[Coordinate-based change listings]
=====

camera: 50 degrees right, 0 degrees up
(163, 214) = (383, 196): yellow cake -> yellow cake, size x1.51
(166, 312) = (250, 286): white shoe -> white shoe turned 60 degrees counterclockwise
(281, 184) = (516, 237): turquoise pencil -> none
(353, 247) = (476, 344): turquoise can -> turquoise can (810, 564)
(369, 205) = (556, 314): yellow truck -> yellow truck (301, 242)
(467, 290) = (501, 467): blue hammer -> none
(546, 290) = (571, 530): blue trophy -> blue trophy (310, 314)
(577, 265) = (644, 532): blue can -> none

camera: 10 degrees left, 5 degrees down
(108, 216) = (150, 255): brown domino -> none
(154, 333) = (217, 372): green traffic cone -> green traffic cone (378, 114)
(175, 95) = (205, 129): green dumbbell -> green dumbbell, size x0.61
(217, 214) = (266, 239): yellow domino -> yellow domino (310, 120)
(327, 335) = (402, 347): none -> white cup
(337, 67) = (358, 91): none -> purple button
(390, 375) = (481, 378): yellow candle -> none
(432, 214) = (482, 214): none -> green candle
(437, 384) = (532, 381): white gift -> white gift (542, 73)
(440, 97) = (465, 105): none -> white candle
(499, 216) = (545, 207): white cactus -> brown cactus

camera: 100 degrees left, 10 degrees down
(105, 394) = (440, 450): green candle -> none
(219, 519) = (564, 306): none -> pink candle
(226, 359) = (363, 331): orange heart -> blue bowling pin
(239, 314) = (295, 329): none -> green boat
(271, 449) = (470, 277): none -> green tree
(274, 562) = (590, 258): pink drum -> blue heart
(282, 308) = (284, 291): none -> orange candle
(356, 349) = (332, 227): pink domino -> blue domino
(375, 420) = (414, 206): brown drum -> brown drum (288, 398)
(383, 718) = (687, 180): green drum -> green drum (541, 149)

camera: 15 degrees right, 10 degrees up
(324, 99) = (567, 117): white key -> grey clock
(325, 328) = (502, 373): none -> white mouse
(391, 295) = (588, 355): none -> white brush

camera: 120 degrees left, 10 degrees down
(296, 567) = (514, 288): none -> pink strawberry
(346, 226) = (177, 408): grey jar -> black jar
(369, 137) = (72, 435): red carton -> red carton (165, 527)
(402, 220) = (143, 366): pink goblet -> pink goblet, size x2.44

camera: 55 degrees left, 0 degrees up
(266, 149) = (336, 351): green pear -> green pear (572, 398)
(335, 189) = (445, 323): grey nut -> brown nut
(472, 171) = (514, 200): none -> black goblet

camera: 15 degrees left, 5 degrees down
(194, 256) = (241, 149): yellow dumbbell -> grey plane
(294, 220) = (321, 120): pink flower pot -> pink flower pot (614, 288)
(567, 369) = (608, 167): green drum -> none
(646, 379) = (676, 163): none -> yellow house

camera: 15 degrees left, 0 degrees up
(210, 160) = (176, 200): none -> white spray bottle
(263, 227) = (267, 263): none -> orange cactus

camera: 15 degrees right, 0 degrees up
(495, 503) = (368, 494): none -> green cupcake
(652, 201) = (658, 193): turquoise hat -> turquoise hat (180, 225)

=====

Your output must be the exact lines from the one containing "(495, 503) = (368, 494): none" through the end of the data above, both included, and nothing more.

Exercise output:
(495, 503) = (368, 494): none -> green cupcake
(652, 201) = (658, 193): turquoise hat -> turquoise hat (180, 225)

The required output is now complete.